Exercise goal: Beginning with the line that has "U3: MSP430G2211 -> MSP430G2001", write out each line down to the end of the records below exactly, and include no pictures.

Provided material:
-- Opening Marker --

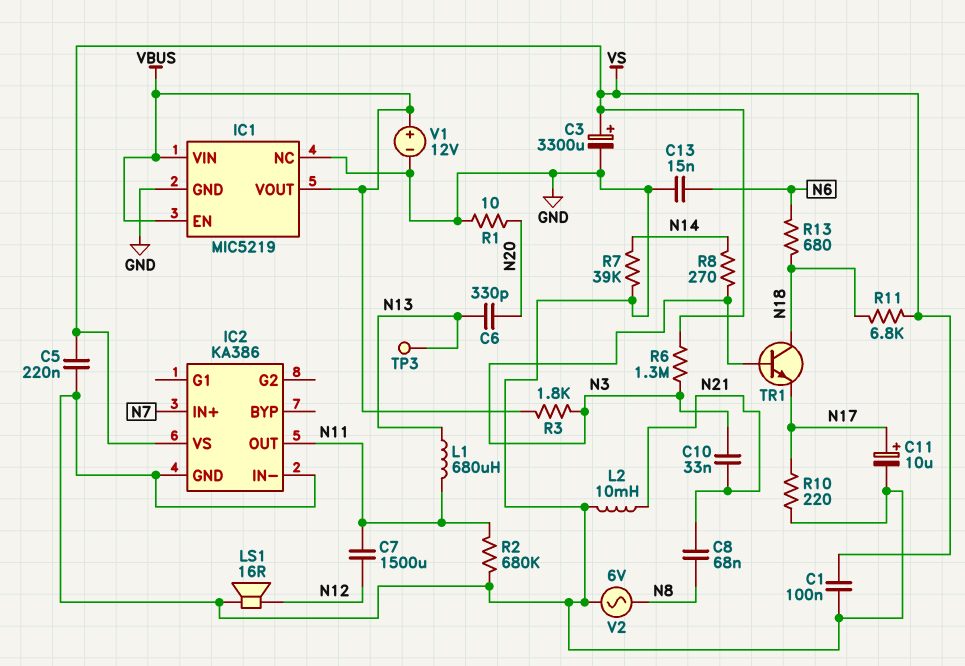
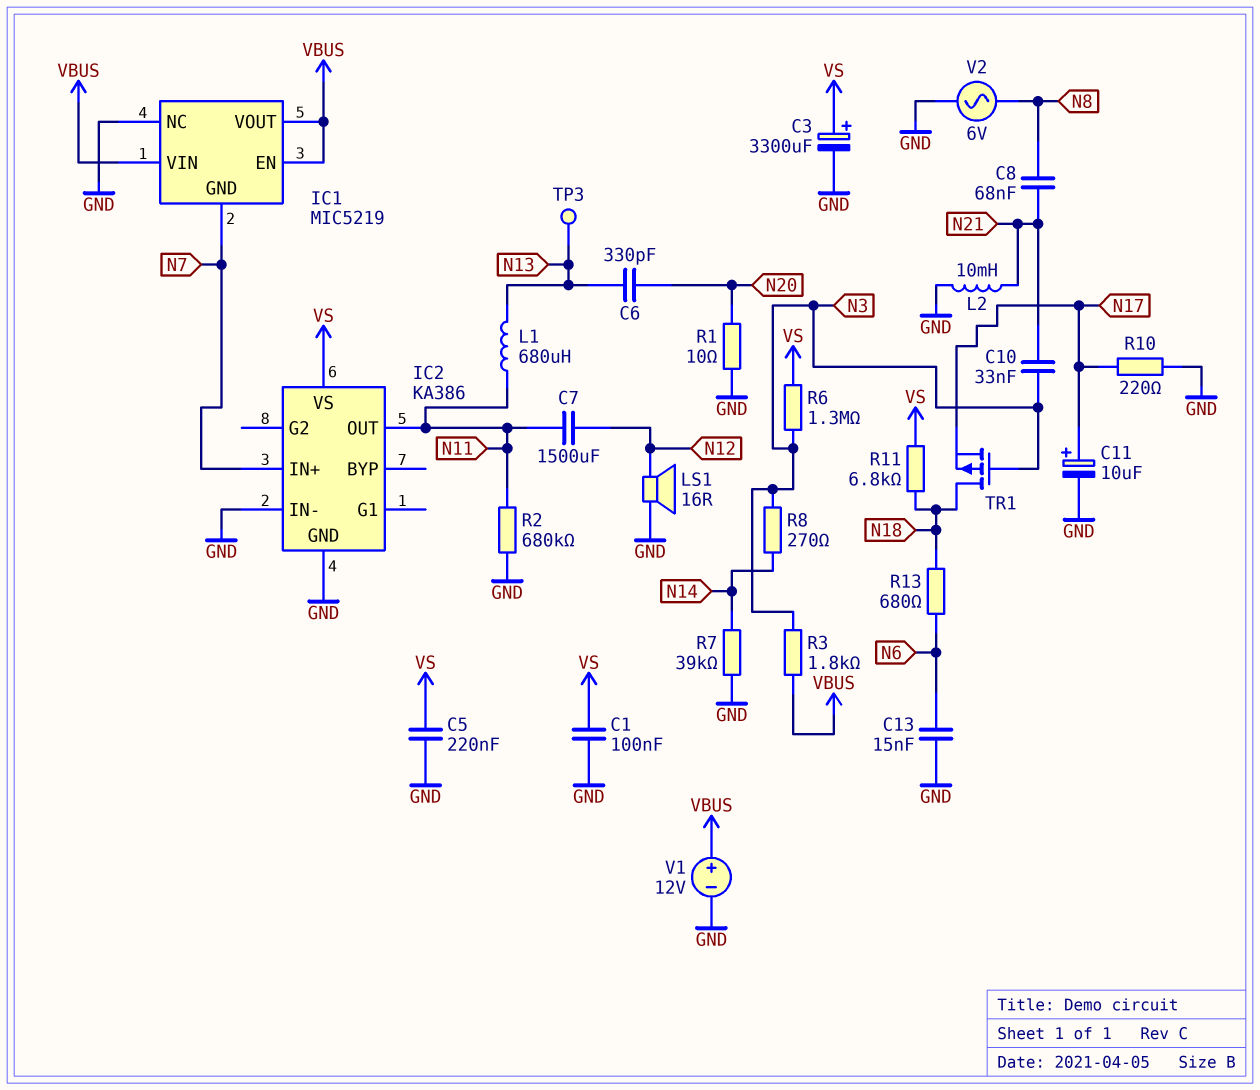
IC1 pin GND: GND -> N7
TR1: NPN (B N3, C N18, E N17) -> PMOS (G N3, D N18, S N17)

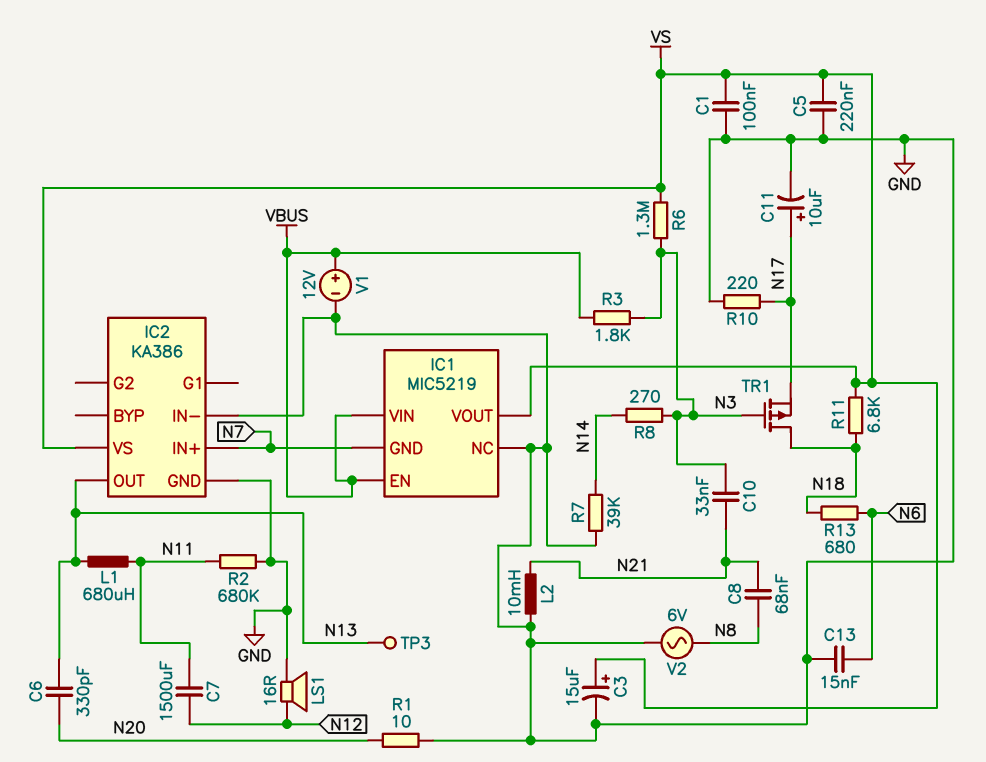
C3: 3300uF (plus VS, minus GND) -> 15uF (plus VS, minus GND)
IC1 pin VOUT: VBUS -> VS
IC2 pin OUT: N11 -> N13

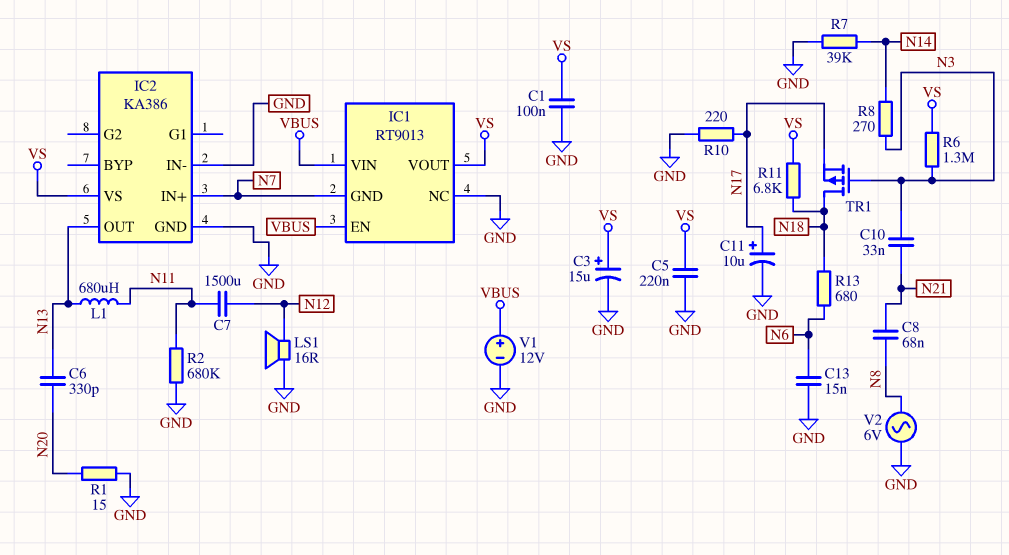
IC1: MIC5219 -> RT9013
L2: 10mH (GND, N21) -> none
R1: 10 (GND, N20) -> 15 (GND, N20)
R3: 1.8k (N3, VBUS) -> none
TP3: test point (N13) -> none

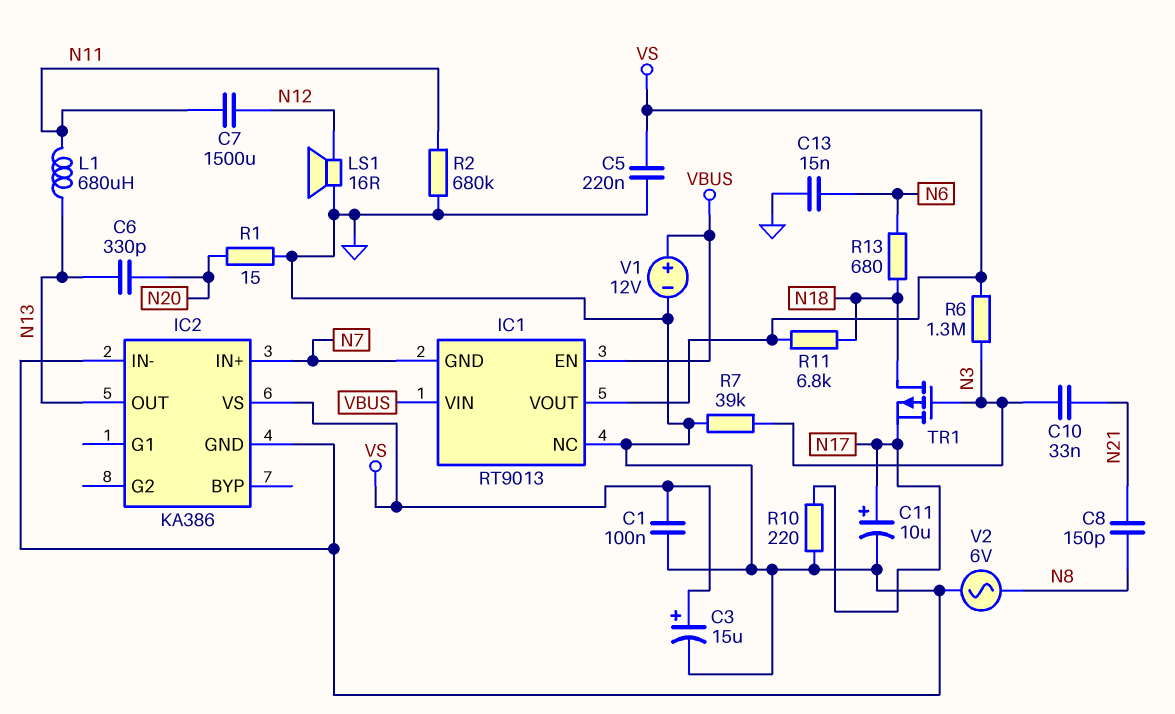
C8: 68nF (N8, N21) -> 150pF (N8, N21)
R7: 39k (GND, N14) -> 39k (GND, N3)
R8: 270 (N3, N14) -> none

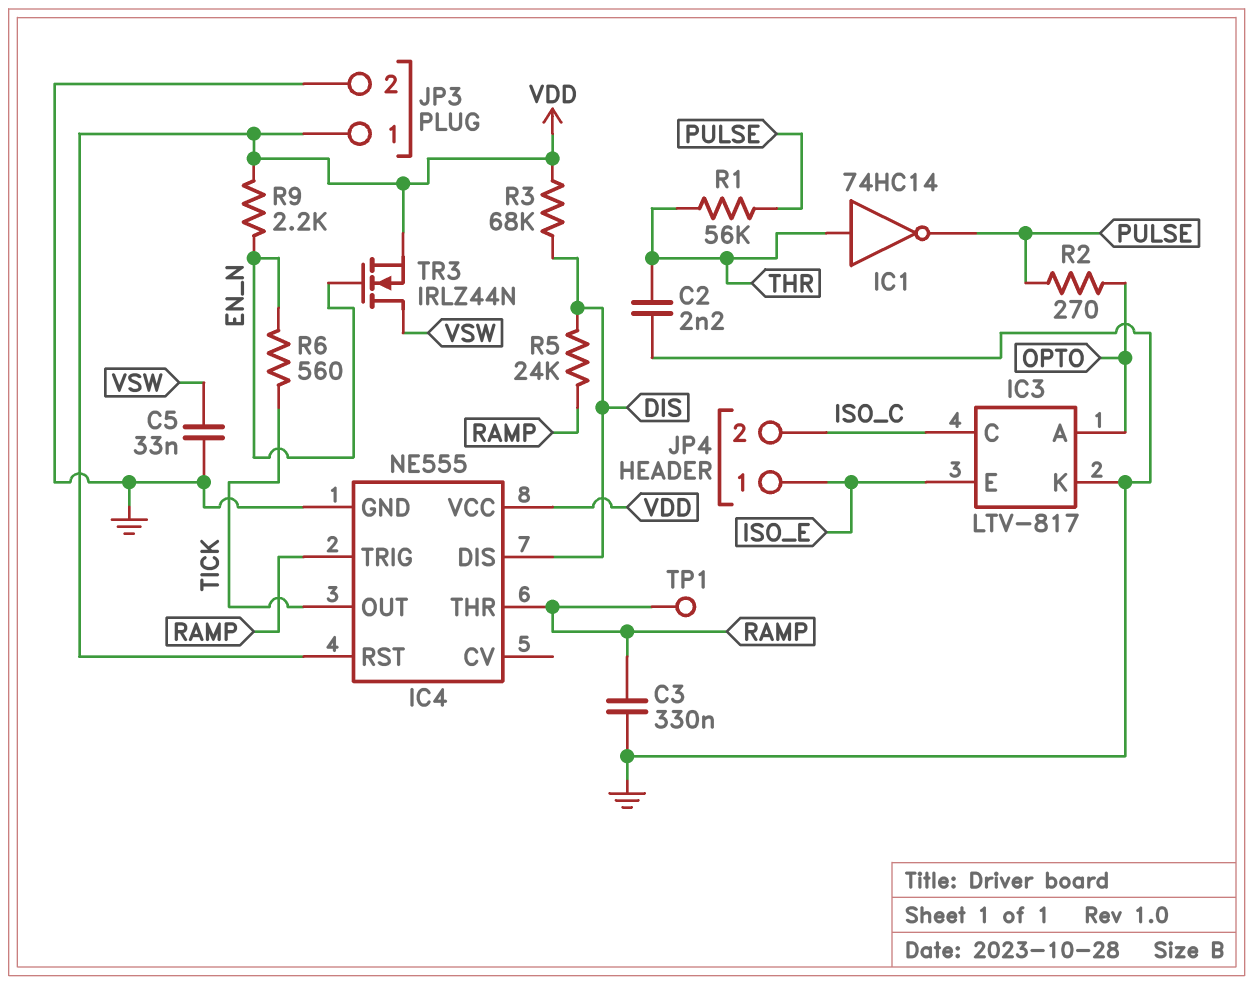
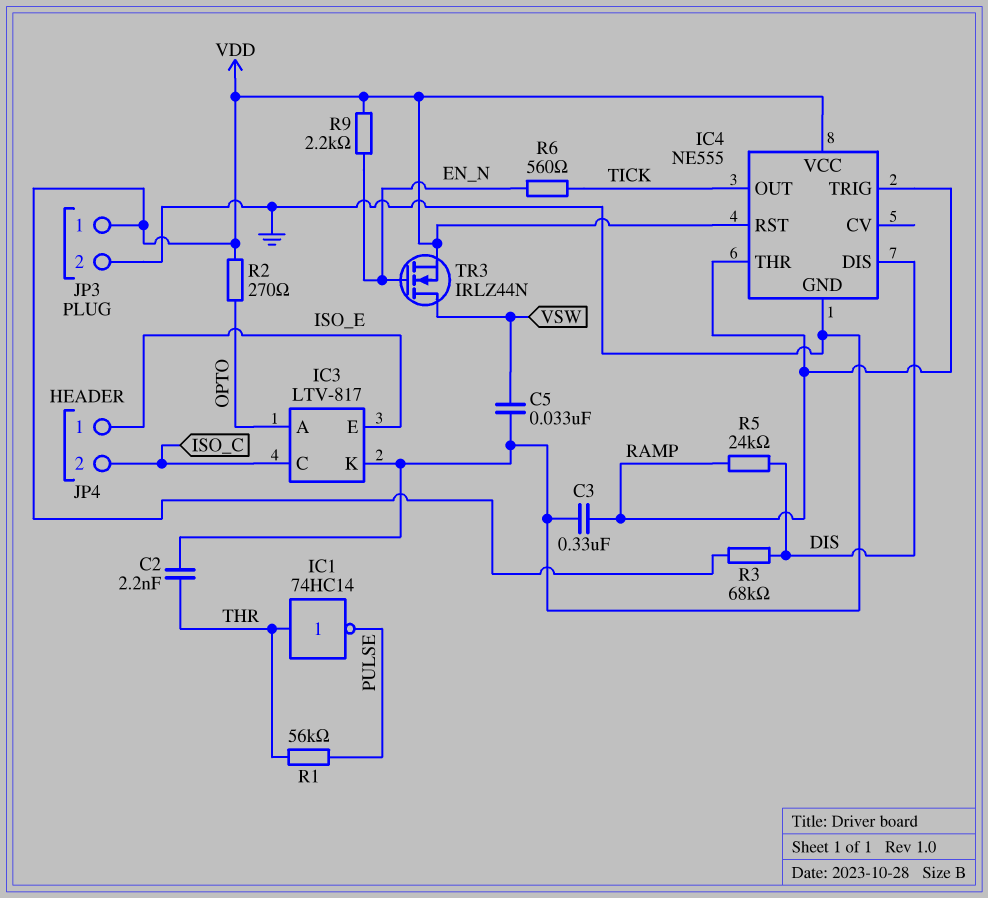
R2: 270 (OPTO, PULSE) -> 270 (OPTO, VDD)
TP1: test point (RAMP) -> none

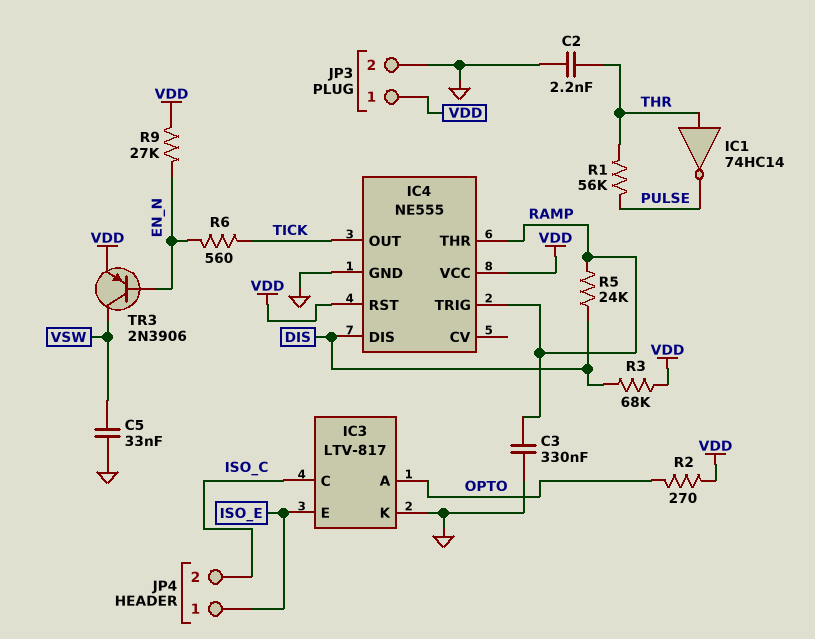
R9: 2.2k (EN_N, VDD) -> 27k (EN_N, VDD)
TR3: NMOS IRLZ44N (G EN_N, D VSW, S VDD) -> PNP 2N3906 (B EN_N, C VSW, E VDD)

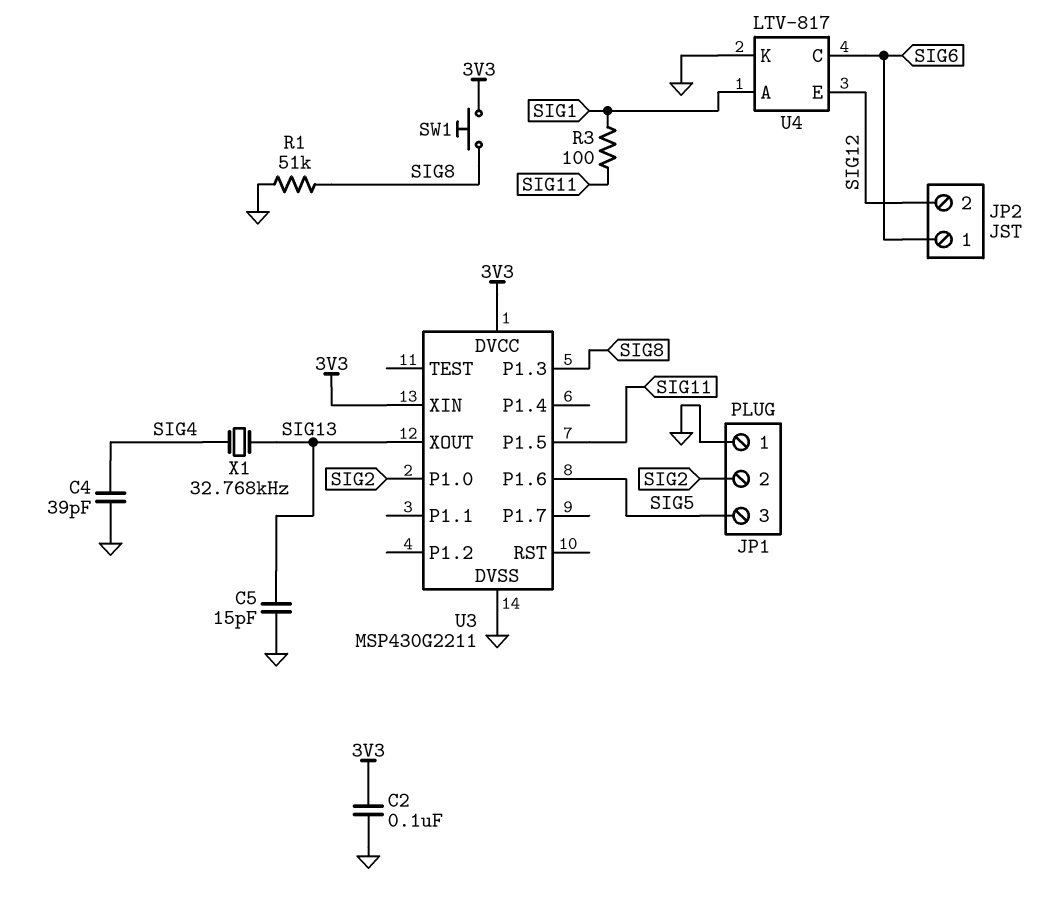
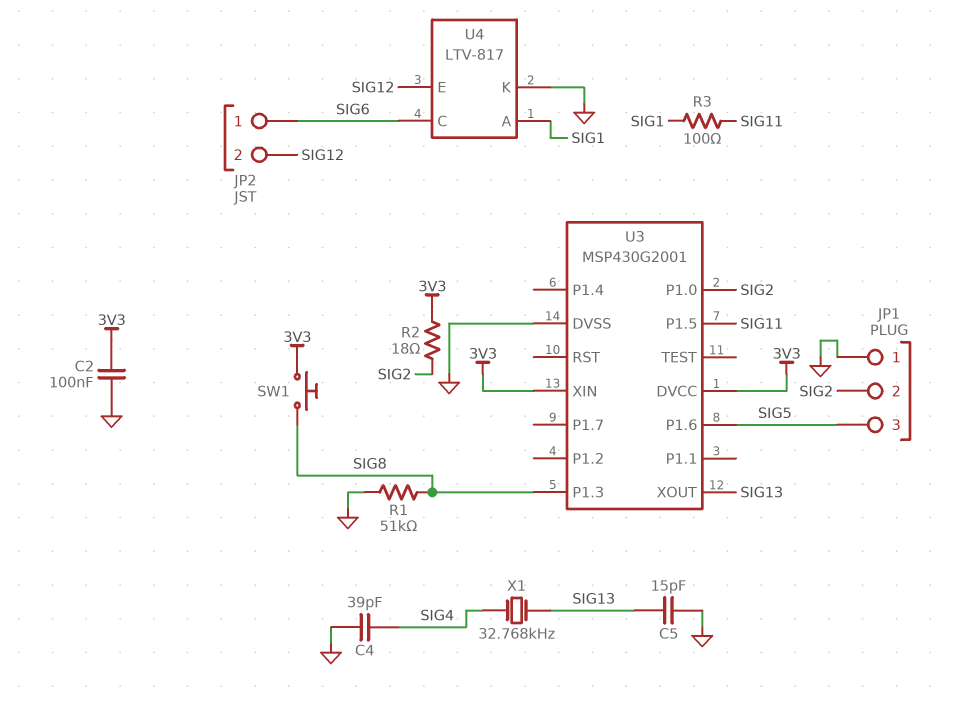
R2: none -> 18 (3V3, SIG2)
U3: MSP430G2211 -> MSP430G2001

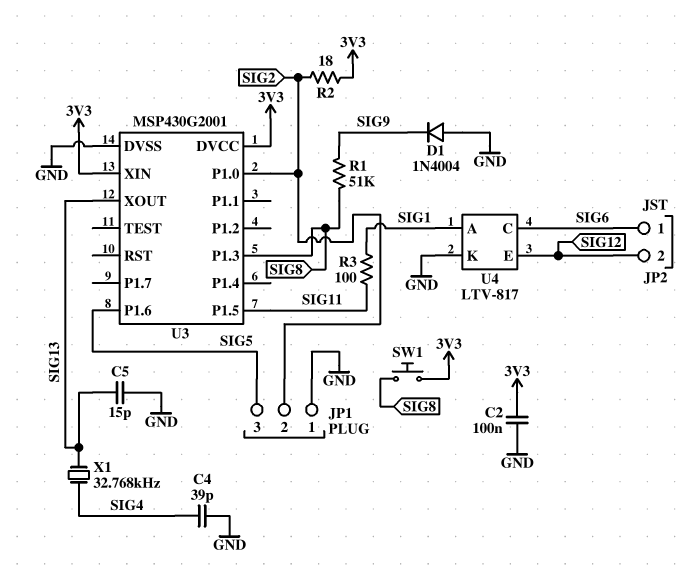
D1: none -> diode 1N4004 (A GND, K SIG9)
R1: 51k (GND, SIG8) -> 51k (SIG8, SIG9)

-- Closing Marker --

Solution to the problem:
U3: MSP430G2211 -> MSP430G2001

D1: none -> diode 1N4004 (A GND, K SIG9)
R1: 51k (GND, SIG8) -> 51k (SIG8, SIG9)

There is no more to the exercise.